> GOAL OF THE EXERCISE:
This exercise calls for every record to be set down exactly.

> RECORDS TO PROCESS:
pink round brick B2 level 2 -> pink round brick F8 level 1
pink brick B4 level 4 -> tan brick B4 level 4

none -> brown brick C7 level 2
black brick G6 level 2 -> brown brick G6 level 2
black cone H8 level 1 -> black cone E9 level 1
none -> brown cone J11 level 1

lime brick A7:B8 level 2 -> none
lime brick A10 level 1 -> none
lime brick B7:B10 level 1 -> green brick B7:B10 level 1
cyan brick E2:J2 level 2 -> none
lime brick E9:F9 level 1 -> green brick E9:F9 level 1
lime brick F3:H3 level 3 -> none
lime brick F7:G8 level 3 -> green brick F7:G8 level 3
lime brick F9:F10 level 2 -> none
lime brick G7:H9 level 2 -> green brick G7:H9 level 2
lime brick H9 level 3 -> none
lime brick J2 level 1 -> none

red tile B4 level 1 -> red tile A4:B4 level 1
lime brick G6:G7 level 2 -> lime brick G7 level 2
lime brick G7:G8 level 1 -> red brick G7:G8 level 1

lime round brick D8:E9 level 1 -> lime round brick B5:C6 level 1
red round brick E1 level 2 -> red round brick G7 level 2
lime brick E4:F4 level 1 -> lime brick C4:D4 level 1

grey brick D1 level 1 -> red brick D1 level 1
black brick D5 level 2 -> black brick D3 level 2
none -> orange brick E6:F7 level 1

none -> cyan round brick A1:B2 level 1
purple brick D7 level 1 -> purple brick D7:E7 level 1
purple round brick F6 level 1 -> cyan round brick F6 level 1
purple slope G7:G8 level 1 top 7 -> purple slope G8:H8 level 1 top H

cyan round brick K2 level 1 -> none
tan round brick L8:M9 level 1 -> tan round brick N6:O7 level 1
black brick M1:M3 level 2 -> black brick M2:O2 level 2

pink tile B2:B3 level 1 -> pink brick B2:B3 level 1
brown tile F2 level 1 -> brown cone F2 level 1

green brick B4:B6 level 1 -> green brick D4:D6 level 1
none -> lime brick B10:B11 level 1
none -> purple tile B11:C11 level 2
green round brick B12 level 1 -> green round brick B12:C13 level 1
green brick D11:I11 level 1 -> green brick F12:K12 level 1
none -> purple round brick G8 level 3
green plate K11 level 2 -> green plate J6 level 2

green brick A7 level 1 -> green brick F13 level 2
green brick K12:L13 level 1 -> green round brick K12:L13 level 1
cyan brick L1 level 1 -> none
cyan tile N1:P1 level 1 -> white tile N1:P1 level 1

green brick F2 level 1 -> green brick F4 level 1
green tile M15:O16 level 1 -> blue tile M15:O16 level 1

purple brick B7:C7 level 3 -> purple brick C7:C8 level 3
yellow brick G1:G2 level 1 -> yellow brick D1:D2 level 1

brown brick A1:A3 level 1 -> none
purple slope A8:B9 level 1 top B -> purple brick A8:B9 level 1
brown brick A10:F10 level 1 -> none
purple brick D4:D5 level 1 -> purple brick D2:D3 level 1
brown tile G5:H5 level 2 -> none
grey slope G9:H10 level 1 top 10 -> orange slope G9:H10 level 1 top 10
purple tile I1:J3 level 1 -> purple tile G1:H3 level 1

> FINAL ANSWER:
pink round brick B2 level 2 -> pink round brick F8 level 1
pink brick B4 level 4 -> tan brick B4 level 4

none -> brown brick C7 level 2
black brick G6 level 2 -> brown brick G6 level 2
black cone H8 level 1 -> black cone E9 level 1
none -> brown cone J11 level 1

lime brick A7:B8 level 2 -> none
lime brick A10 level 1 -> none
lime brick B7:B10 level 1 -> green brick B7:B10 level 1
cyan brick E2:J2 level 2 -> none
lime brick E9:F9 level 1 -> green brick E9:F9 level 1
lime brick F3:H3 level 3 -> none
lime brick F7:G8 level 3 -> green brick F7:G8 level 3
lime brick F9:F10 level 2 -> none
lime brick G7:H9 level 2 -> green brick G7:H9 level 2
lime brick H9 level 3 -> none
lime brick J2 level 1 -> none

red tile B4 level 1 -> red tile A4:B4 level 1
lime brick G6:G7 level 2 -> lime brick G7 level 2
lime brick G7:G8 level 1 -> red brick G7:G8 level 1

lime round brick D8:E9 level 1 -> lime round brick B5:C6 level 1
red round brick E1 level 2 -> red round brick G7 level 2
lime brick E4:F4 level 1 -> lime brick C4:D4 level 1

grey brick D1 level 1 -> red brick D1 level 1
black brick D5 level 2 -> black brick D3 level 2
none -> orange brick E6:F7 level 1

none -> cyan round brick A1:B2 level 1
purple brick D7 level 1 -> purple brick D7:E7 level 1
purple round brick F6 level 1 -> cyan round brick F6 level 1
purple slope G7:G8 level 1 top 7 -> purple slope G8:H8 level 1 top H

cyan round brick K2 level 1 -> none
tan round brick L8:M9 level 1 -> tan round brick N6:O7 level 1
black brick M1:M3 level 2 -> black brick M2:O2 level 2

pink tile B2:B3 level 1 -> pink brick B2:B3 level 1
brown tile F2 level 1 -> brown cone F2 level 1

green brick B4:B6 level 1 -> green brick D4:D6 level 1
none -> lime brick B10:B11 level 1
none -> purple tile B11:C11 level 2
green round brick B12 level 1 -> green round brick B12:C13 level 1
green brick D11:I11 level 1 -> green brick F12:K12 level 1
none -> purple round brick G8 level 3
green plate K11 level 2 -> green plate J6 level 2

green brick A7 level 1 -> green brick F13 level 2
green brick K12:L13 level 1 -> green round brick K12:L13 level 1
cyan brick L1 level 1 -> none
cyan tile N1:P1 level 1 -> white tile N1:P1 level 1

green brick F2 level 1 -> green brick F4 level 1
green tile M15:O16 level 1 -> blue tile M15:O16 level 1

purple brick B7:C7 level 3 -> purple brick C7:C8 level 3
yellow brick G1:G2 level 1 -> yellow brick D1:D2 level 1

brown brick A1:A3 level 1 -> none
purple slope A8:B9 level 1 top B -> purple brick A8:B9 level 1
brown brick A10:F10 level 1 -> none
purple brick D4:D5 level 1 -> purple brick D2:D3 level 1
brown tile G5:H5 level 2 -> none
grey slope G9:H10 level 1 top 10 -> orange slope G9:H10 level 1 top 10
purple tile I1:J3 level 1 -> purple tile G1:H3 level 1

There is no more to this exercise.